#### Source material:
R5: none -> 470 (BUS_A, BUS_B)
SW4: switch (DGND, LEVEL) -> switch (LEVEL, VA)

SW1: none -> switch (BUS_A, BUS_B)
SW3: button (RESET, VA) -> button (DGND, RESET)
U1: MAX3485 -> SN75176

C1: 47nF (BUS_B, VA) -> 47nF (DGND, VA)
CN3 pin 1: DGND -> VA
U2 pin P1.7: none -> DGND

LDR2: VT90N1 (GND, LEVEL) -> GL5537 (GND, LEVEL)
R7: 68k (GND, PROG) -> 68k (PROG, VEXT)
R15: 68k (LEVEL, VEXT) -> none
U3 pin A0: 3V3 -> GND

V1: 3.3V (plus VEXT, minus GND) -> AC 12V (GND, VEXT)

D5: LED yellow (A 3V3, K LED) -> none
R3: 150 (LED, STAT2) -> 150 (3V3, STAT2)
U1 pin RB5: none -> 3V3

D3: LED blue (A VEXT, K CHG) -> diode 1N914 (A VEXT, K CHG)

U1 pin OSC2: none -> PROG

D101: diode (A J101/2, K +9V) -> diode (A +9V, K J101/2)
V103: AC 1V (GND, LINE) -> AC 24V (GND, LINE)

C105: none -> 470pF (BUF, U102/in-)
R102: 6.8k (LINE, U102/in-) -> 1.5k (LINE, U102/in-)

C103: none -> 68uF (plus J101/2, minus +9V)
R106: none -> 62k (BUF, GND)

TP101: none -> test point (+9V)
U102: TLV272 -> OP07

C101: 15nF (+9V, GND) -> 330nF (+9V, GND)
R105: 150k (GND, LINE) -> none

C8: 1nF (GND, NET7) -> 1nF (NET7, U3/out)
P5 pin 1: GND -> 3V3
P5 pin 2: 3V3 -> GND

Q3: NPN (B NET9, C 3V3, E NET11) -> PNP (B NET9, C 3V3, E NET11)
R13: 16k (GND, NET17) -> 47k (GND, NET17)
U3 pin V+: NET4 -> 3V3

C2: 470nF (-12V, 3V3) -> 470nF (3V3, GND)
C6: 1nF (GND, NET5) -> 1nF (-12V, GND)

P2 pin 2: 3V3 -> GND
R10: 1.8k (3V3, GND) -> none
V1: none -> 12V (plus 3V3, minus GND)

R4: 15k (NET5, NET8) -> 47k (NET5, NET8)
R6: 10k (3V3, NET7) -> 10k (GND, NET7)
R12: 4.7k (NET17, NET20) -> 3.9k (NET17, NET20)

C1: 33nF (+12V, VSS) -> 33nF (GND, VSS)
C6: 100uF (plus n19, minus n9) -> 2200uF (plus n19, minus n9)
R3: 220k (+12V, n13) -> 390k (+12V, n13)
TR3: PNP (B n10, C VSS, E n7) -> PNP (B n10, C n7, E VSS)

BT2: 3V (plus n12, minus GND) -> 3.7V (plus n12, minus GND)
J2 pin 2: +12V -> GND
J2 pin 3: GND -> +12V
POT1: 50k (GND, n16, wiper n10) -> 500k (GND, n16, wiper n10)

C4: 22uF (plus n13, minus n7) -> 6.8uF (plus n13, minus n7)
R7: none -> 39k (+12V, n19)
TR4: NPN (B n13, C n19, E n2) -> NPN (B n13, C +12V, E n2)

#### Problem details:
Using the data above, transcribe the lines that run from the line with "U1 pin RB5: none -> 3V3" to the line with "P2 pin 2: 3V3 -> GND", both ends kept, and output nothing else.

#### Exercise answer:
U1 pin RB5: none -> 3V3

D3: LED blue (A VEXT, K CHG) -> diode 1N914 (A VEXT, K CHG)

U1 pin OSC2: none -> PROG

D101: diode (A J101/2, K +9V) -> diode (A +9V, K J101/2)
V103: AC 1V (GND, LINE) -> AC 24V (GND, LINE)

C105: none -> 470pF (BUF, U102/in-)
R102: 6.8k (LINE, U102/in-) -> 1.5k (LINE, U102/in-)

C103: none -> 68uF (plus J101/2, minus +9V)
R106: none -> 62k (BUF, GND)

TP101: none -> test point (+9V)
U102: TLV272 -> OP07

C101: 15nF (+9V, GND) -> 330nF (+9V, GND)
R105: 150k (GND, LINE) -> none

C8: 1nF (GND, NET7) -> 1nF (NET7, U3/out)
P5 pin 1: GND -> 3V3
P5 pin 2: 3V3 -> GND

Q3: NPN (B NET9, C 3V3, E NET11) -> PNP (B NET9, C 3V3, E NET11)
R13: 16k (GND, NET17) -> 47k (GND, NET17)
U3 pin V+: NET4 -> 3V3

C2: 470nF (-12V, 3V3) -> 470nF (3V3, GND)
C6: 1nF (GND, NET5) -> 1nF (-12V, GND)

P2 pin 2: 3V3 -> GND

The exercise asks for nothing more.